Assigned task
Search the entries below for "turquesa", and copy each line where it appears.

** Data shown follows **

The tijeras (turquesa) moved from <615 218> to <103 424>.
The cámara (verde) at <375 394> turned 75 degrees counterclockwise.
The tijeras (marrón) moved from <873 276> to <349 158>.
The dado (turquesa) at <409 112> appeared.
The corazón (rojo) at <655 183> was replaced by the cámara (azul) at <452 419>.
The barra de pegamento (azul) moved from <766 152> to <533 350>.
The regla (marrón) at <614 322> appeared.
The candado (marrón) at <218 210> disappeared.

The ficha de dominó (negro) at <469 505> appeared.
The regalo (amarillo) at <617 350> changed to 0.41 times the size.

** End of Data shown **
** Data shown follows **

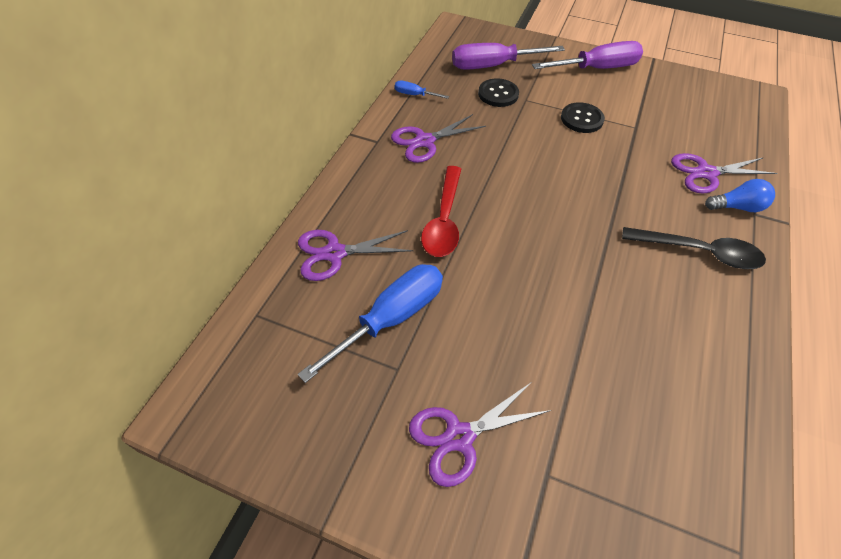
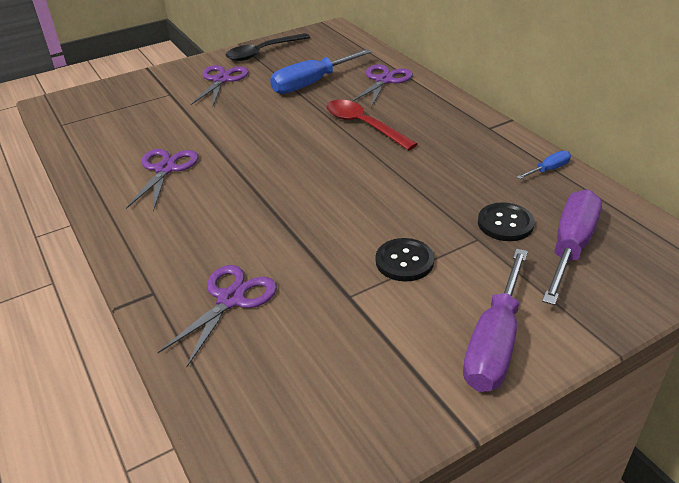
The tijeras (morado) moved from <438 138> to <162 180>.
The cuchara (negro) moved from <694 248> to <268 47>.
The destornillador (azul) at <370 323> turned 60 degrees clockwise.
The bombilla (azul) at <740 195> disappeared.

** End of Data shown **

Finished task
The tijeras (turquesa) moved from <615 218> to <103 424>.
The dado (turquesa) at <409 112> appeared.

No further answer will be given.